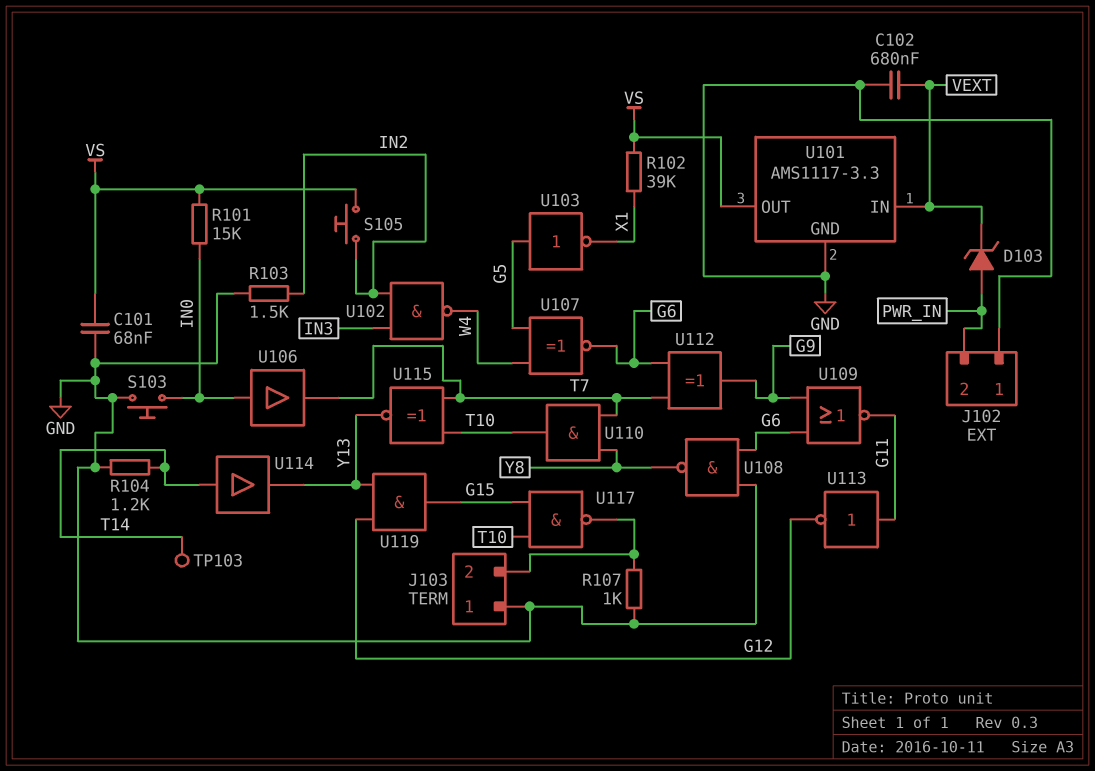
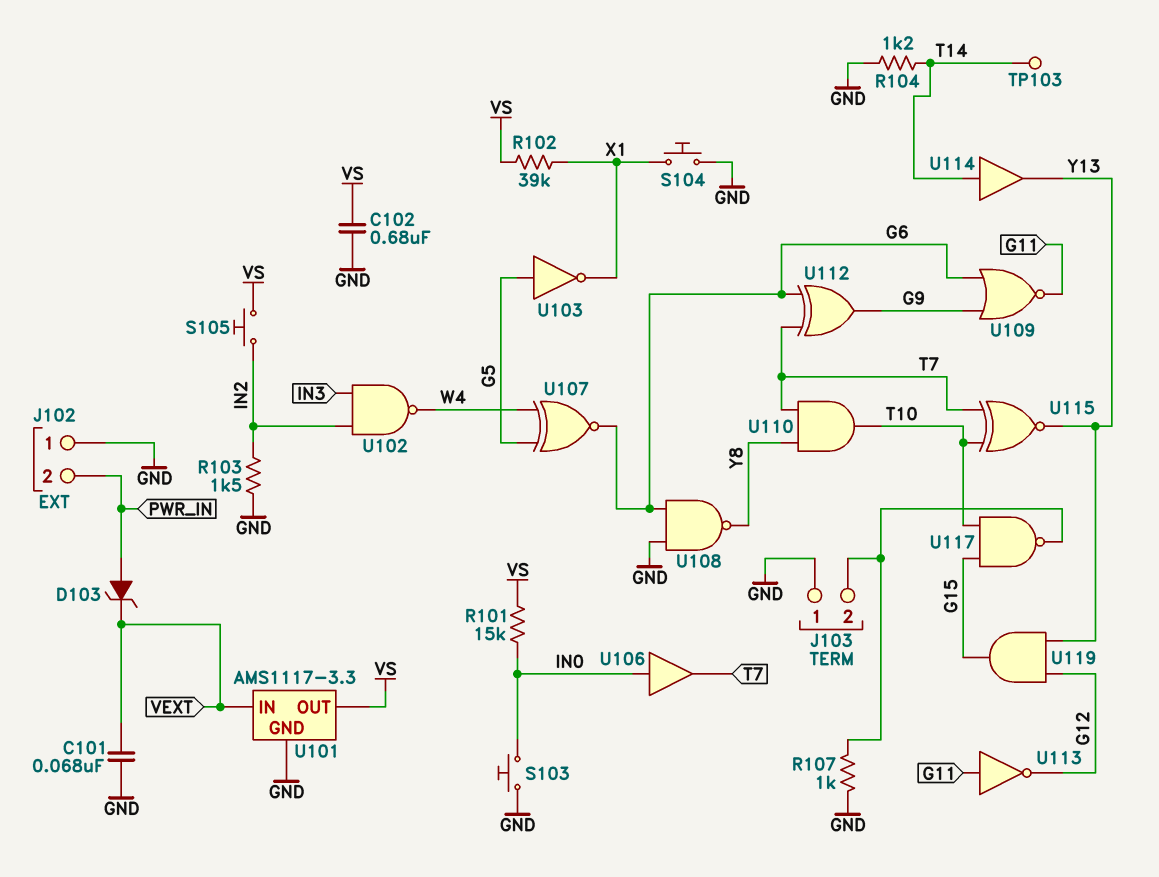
C101: 68nF (GND, VS) -> 68nF (GND, VEXT)
C102: 680nF (GND, VEXT) -> 680nF (GND, VS)
S104: none -> button (GND, X1)

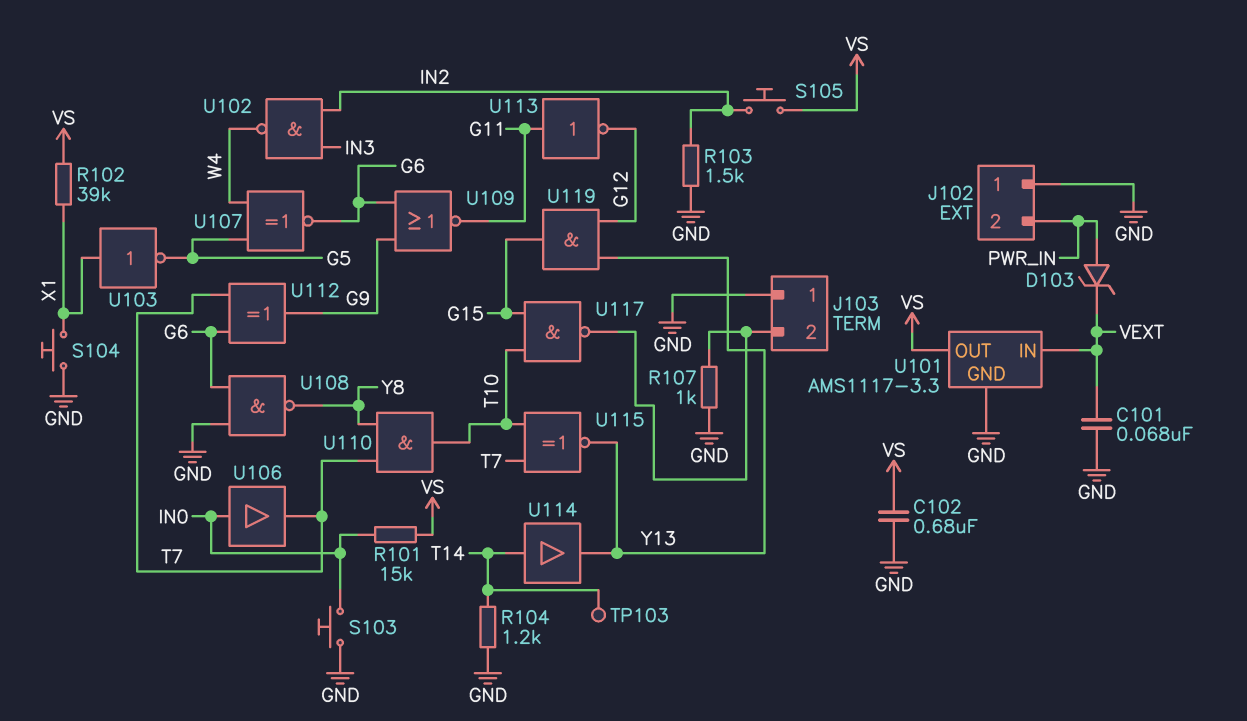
U103: NOT (in G5, out X1) -> NOT (in X1, out G5)

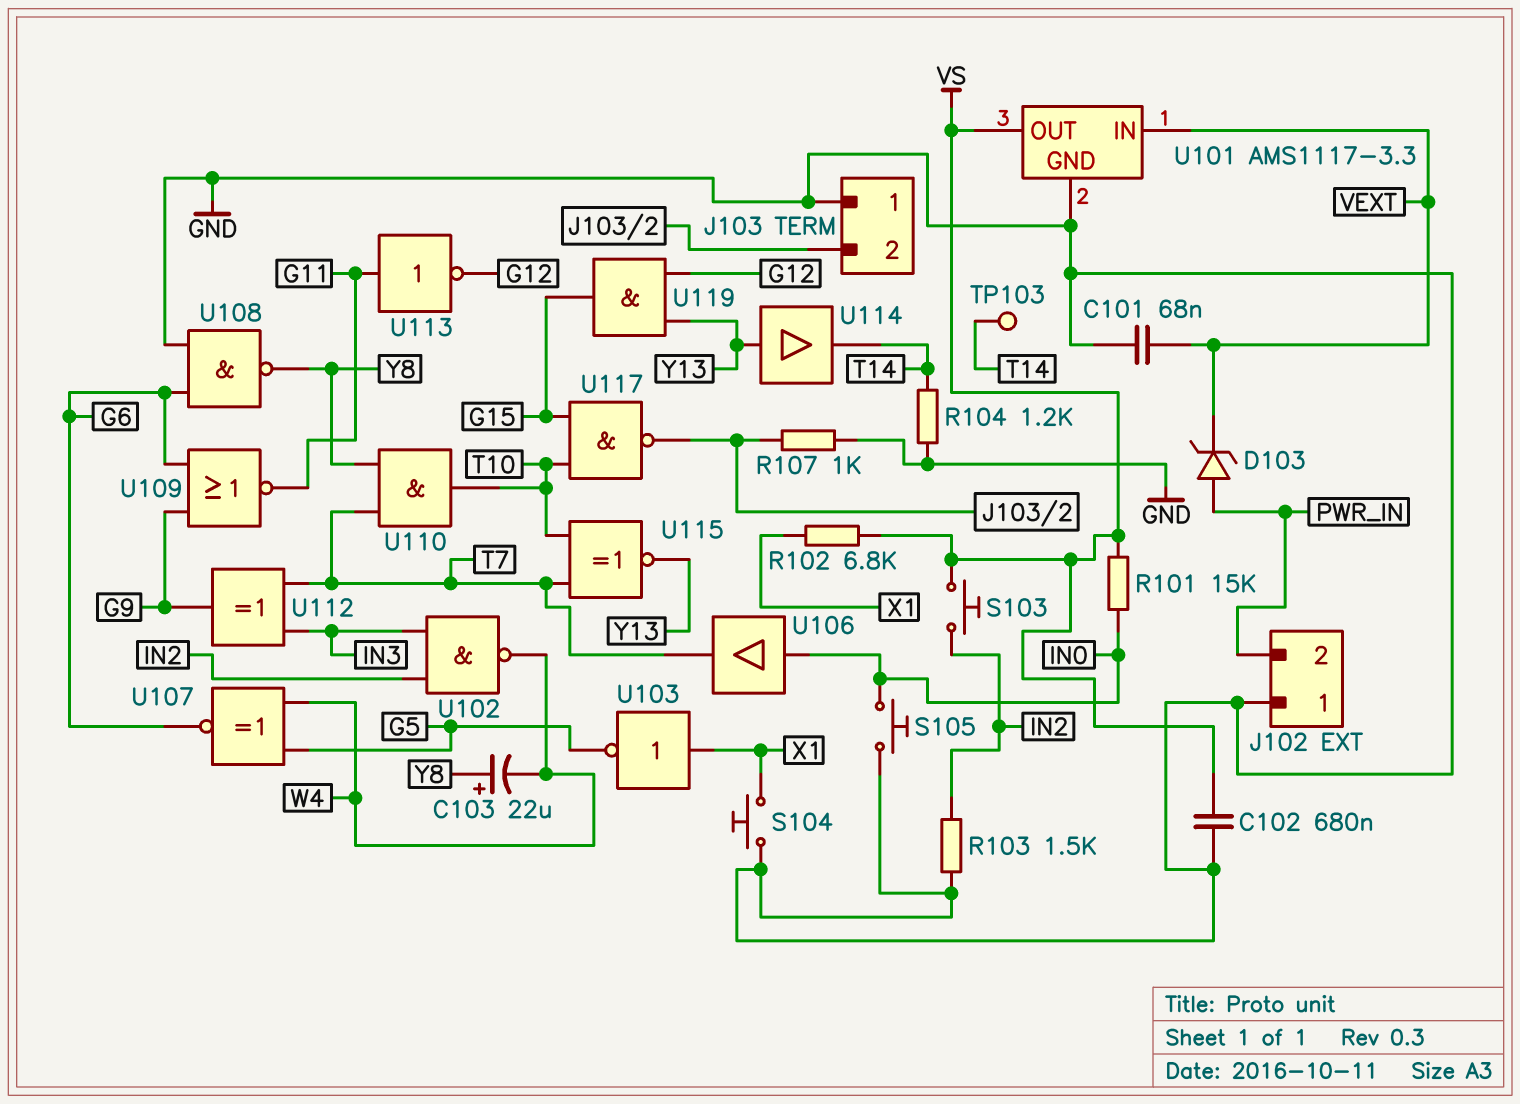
C103: none -> 22uF (plus Y8, minus W4)
R102: 39k (VS, X1) -> 6.8k (VS, X1)
S103: button (GND, IN0) -> button (IN2, VS)
S105: button (IN2, VS) -> button (GND, IN0)
U112: XOR (in G6, in T7, out G9) -> XOR (in IN3, in T7, out G9)
U114: buffer (in T14, out Y13) -> buffer (in Y13, out T14)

→ **GOAL OF THE EXERCISE**
Please reproduce the entries above exactly, omitting every picture.

→ **TASK RESPONSE**
C101: 68nF (GND, VS) -> 68nF (GND, VEXT)
C102: 680nF (GND, VEXT) -> 680nF (GND, VS)
S104: none -> button (GND, X1)

U103: NOT (in G5, out X1) -> NOT (in X1, out G5)

C103: none -> 22uF (plus Y8, minus W4)
R102: 39k (VS, X1) -> 6.8k (VS, X1)
S103: button (GND, IN0) -> button (IN2, VS)
S105: button (IN2, VS) -> button (GND, IN0)
U112: XOR (in G6, in T7, out G9) -> XOR (in IN3, in T7, out G9)
U114: buffer (in T14, out Y13) -> buffer (in Y13, out T14)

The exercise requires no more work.